▶ Task statement
Omit the images and output every line of the data below exactly.

▶ The data
================================

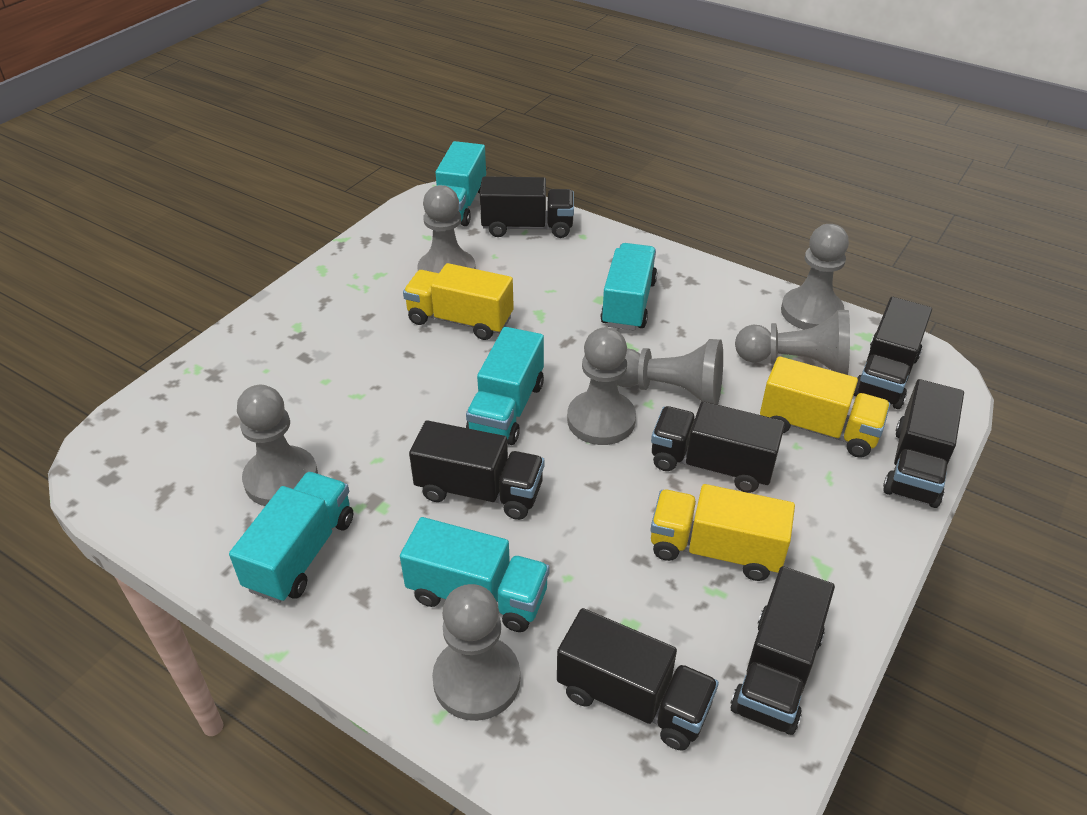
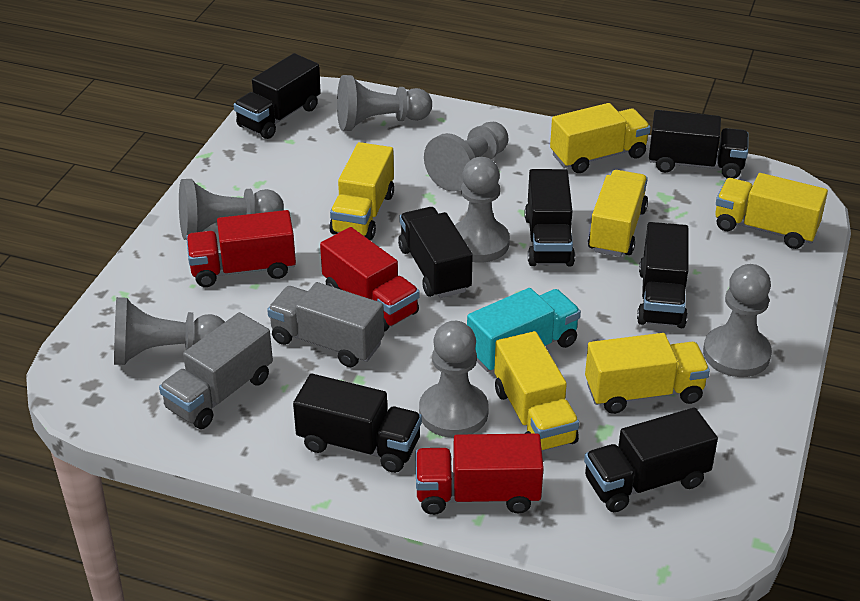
grey truck: 0 -> 2
red truck: 0 -> 3
turquoise truck: 5 -> 1
yellow truck: 3 -> 6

================================

▶ Solution
grey truck: 0 -> 2
red truck: 0 -> 3
turquoise truck: 5 -> 1
yellow truck: 3 -> 6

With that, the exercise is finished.